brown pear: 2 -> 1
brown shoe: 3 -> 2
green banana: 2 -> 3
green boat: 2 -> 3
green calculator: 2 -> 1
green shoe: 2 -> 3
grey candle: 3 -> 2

_ _ _ _

Reproduce the data above exactly, leaving nothing out.

brown pear: 2 -> 1
brown shoe: 3 -> 2
green banana: 2 -> 3
green boat: 2 -> 3
green calculator: 2 -> 1
green shoe: 2 -> 3
grey candle: 3 -> 2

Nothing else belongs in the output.